* **Task to complete**
Scan the material below for the word "none", then copy every line in which it appears.

* **Data supplied**
☆ ☆ ☆ ☆ ☆ ☆ ☆

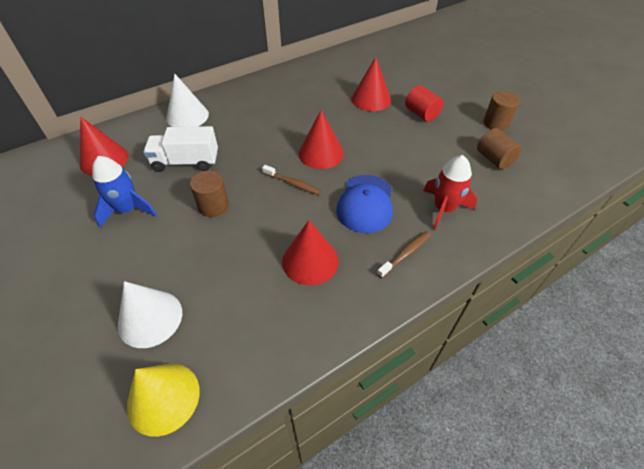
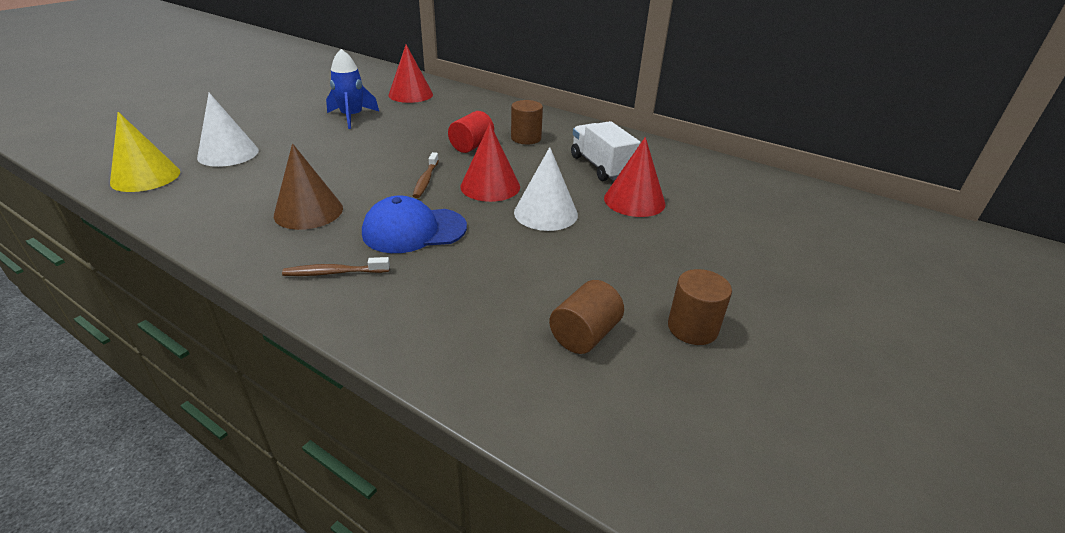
camera: 65 degrees right, 15 degrees down
white truck [143,126,218,172] -> white truck moved to [571,121,641,181]
white cone [166,73,209,127] -> white cone moved to [514,147,578,231]
brown cylinder [190,171,229,217] -> brown cylinder moved to [511,100,543,144]
red cone [282,220,339,285] -> brown cone [274,143,343,230]
brown toothbrush [377,231,431,278] -> brown toothbrush turned 150 degrees clockwise [282,257,390,276]
red cylinder [405,85,444,122] -> red cylinder moved to [448,111,494,153]
red rocket [423,155,477,231] -> none

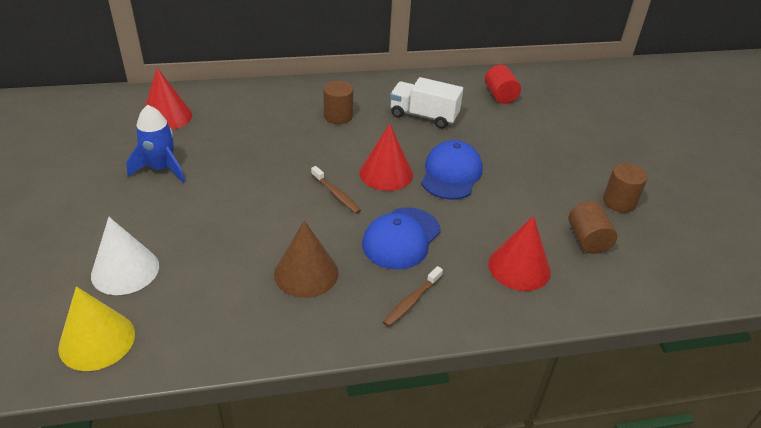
camera: 45 degrees left, 5 degrees up
red cylinder [448,111,494,153] -> red cylinder moved to [485,65,521,104]
white cone [514,147,578,231] -> blue cap [421,140,483,200]
red cone [604,137,665,217] -> red cone moved to [488,216,551,291]

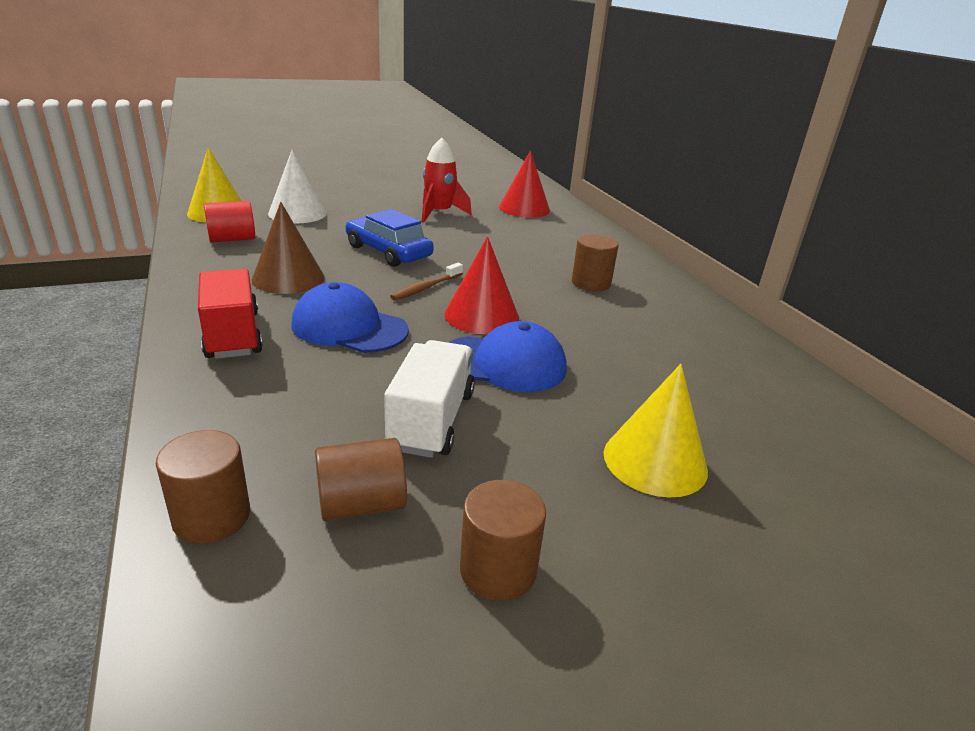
camera: 80 degrees right, 10 degrees down
blue rocket [126,105,185,183] -> red rocket [422,138,472,223]
brown toothbrush [383,266,443,327] -> red truck [198,269,263,359]
white truck [390,77,463,129] -> white truck moved to [384,340,475,458]
red cylinder [485,65,521,104] -> red cylinder moved to [204,201,255,243]
red cone [488,216,551,291] -> none
none -> brown cylinder [156,430,250,544]
none -> blue car [346,209,434,267]
none -> yellow cone [604,364,708,497]

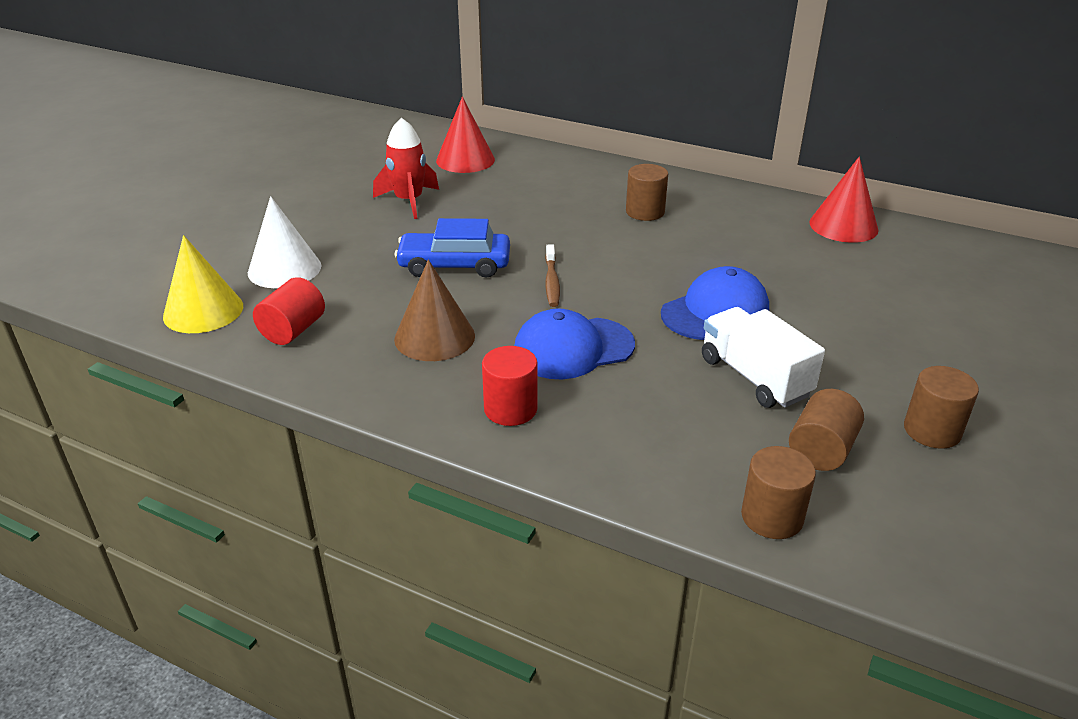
camera: 40 degrees left, 5 degrees up
red truck [198,269,263,359] -> red cylinder [482,346,538,426]
red cone [444,236,519,334] -> red cone moved to [809,157,879,243]
yellow cone [604,364,708,497] -> none

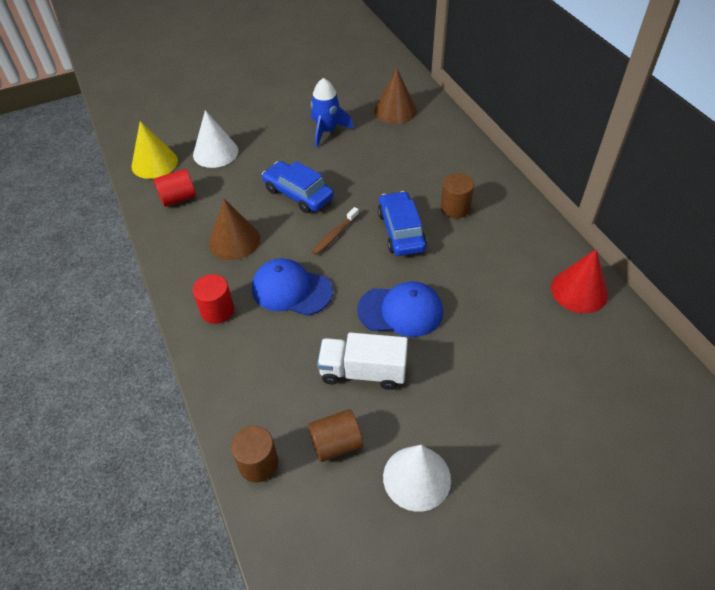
camera: 40 degrees right, 15 degrees up
red rocket [373,118,439,219] -> blue rocket [311,78,353,147]
red cone [436,97,495,173] -> brown cone [374,68,417,124]
white truck [702,307,825,408] -> white truck turned 90 degrees counterclockwise [317,332,408,390]
brown cylinder [904,366,979,449] -> white cone [383,445,451,512]
none -> blue car [378,191,427,256]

☆ ☆ ☆ ☆ ☆ ☆ ☆

* **Task solution**
red rocket [423,155,477,231] -> none
red cone [488,216,551,291] -> none
none -> brown cylinder [156,430,250,544]
none -> blue car [346,209,434,267]
none -> yellow cone [604,364,708,497]
yellow cone [604,364,708,497] -> none
none -> blue car [378,191,427,256]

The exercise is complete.